- [TASK INSTRUCTIONS] Copy the records below exactly, starting at the line that contains "brown rectangle: (307, 152)" and ending at the line that contains "orange square: (254, 107)"; leave out any pictures.
-=-=-=-=-
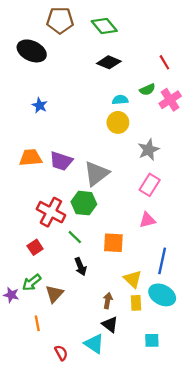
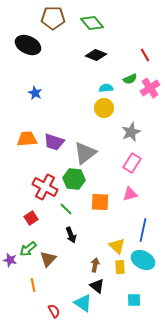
orange square: (113, 243) -> (100, 202), moved

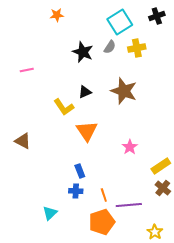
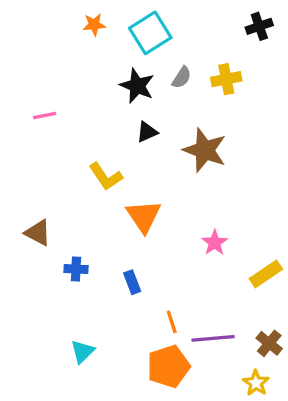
cyan square: (120, 22) -> (150, 33), moved
black triangle: (85, 92) -> (147, 132), moved
brown cross: (163, 188) -> (269, 343), moved
blue cross: (76, 191) -> (76, 269), moved

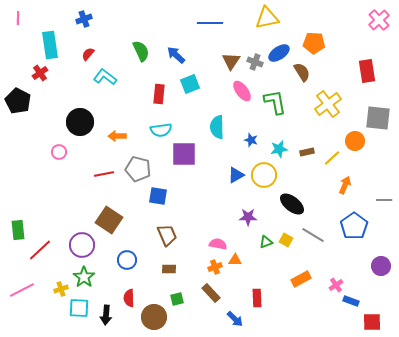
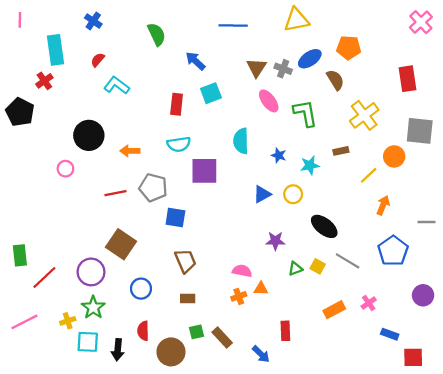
blue cross: (84, 19) -> (93, 21), turned -35
green semicircle: (141, 51) -> (157, 34), moved
brown rectangle: (307, 152) -> (341, 151), moved
yellow circle: (264, 175) -> (293, 194), size x0.7
pink cross: (336, 285) -> (369, 303), moved
brown rectangle: (211, 293) -> (222, 337), moved

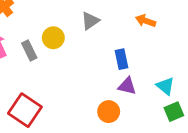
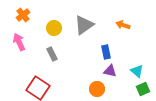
gray triangle: (90, 21) -> (84, 25), size x1.5
yellow circle: (53, 38) -> (54, 28), moved
gray rectangle: (29, 51) -> (52, 54), moved

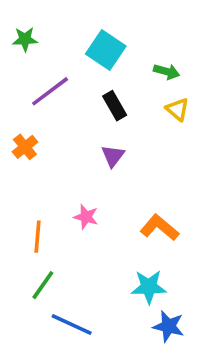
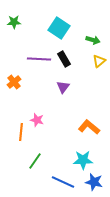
purple line: (50, 91) -> (39, 59), moved, turned 40
yellow triangle: (177, 109) -> (99, 61), turned 40
pink star: (86, 217) -> (37, 120), moved
green line: (43, 285) -> (35, 161), moved
blue line: (72, 325) -> (63, 182), moved

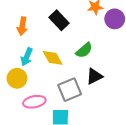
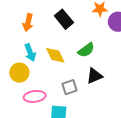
cyan arrow: (27, 57) -> (30, 52), turned -48
gray square: (70, 90) -> (70, 87), size x0.7

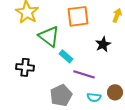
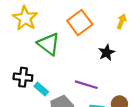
orange square: (78, 16) -> (80, 23), turned -30
cyan rectangle: (66, 56) -> (41, 89), moved

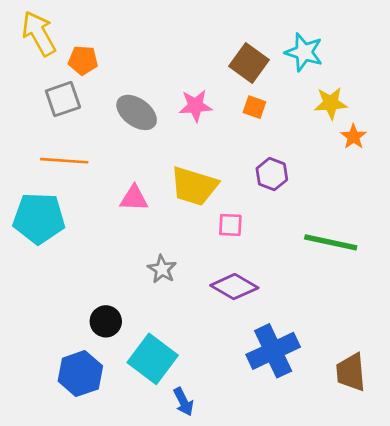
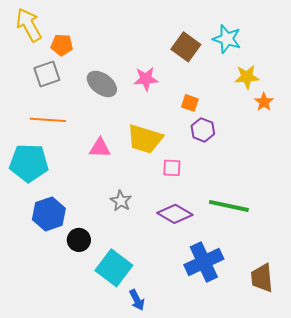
orange square: (254, 107) -> (190, 103), moved
green line: (331, 242) -> (229, 206), moved
blue hexagon: (80, 374) -> (49, 214), moved

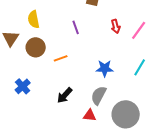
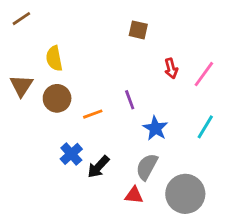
purple line: (76, 27) -> (130, 100), moved
blue star: (105, 68) -> (155, 128), turned 30
blue cross: (23, 86) -> (71, 154), moved

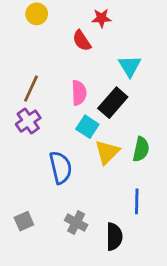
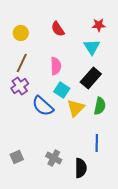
yellow circle: (37, 14) -> (21, 33), moved
red star: (102, 18) -> (99, 25), moved
black rectangle: (113, 103) -> (91, 78), moved
blue semicircle: (61, 168) -> (43, 106), moved, turned 145

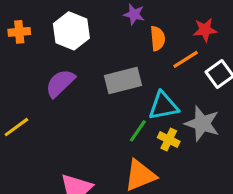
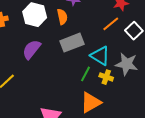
orange semicircle: (158, 38) -> (62, 17), moved
cyan triangle: (163, 106) -> (100, 56), turned 50

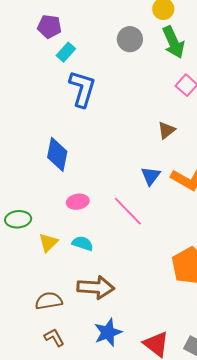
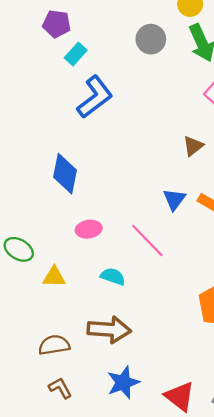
blue L-shape: (82, 89) -> (95, 97), turned 36
green ellipse: (18, 219) -> (19, 249), turned 35
yellow triangle: (48, 243) -> (54, 277), turned 45
cyan semicircle: (83, 243) -> (113, 276), moved

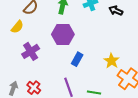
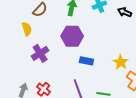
yellow semicircle: (17, 27) -> (27, 29), turned -56
blue rectangle: (77, 59) -> (86, 61), turned 72

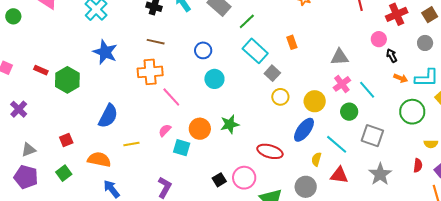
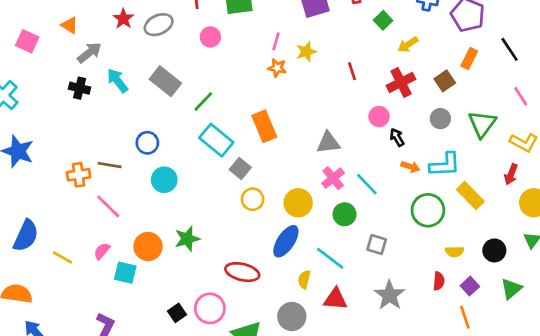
brown line: (156, 42) -> (110, 165), moved
orange rectangle: (292, 42) -> (264, 126), size x1.6
orange cross: (150, 72) -> (79, 175), size x0.7
gray square: (372, 136) -> (377, 244), size x0.7
yellow line: (131, 144) -> (63, 257), moved, turned 42

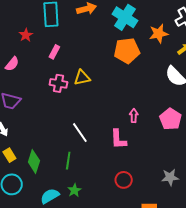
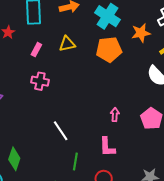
yellow triangle: (82, 78) -> (67, 44), moved
pink L-shape: (118, 139) -> (107, 147), moved
green line: (68, 161) -> (75, 162), moved

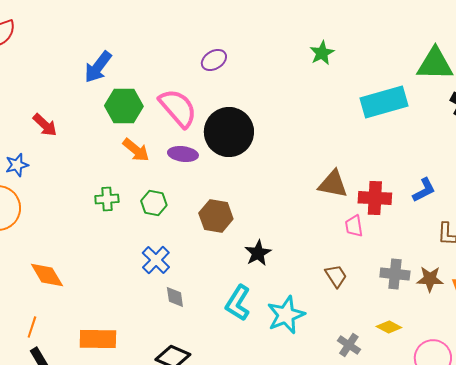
-=-=-=-=-
- [WORKED SOLUTION]
brown rectangle: (307, 152) -> (341, 151), moved
yellow circle: (264, 175) -> (293, 194), size x0.7
pink cross: (336, 285) -> (369, 303), moved
brown rectangle: (211, 293) -> (222, 337), moved

gray triangle: (90, 21) -> (84, 25), size x1.5
yellow circle: (53, 38) -> (54, 28), moved
gray rectangle: (29, 51) -> (52, 54), moved

purple line: (50, 91) -> (39, 59), moved, turned 40
yellow triangle: (177, 109) -> (99, 61), turned 40
pink star: (86, 217) -> (37, 120), moved
green line: (43, 285) -> (35, 161), moved
blue line: (72, 325) -> (63, 182), moved

cyan arrow: (27, 57) -> (30, 52), turned -48
gray square: (70, 90) -> (70, 87), size x0.7

orange square: (78, 16) -> (80, 23), turned -30
cyan rectangle: (66, 56) -> (41, 89), moved

orange square: (254, 107) -> (190, 103), moved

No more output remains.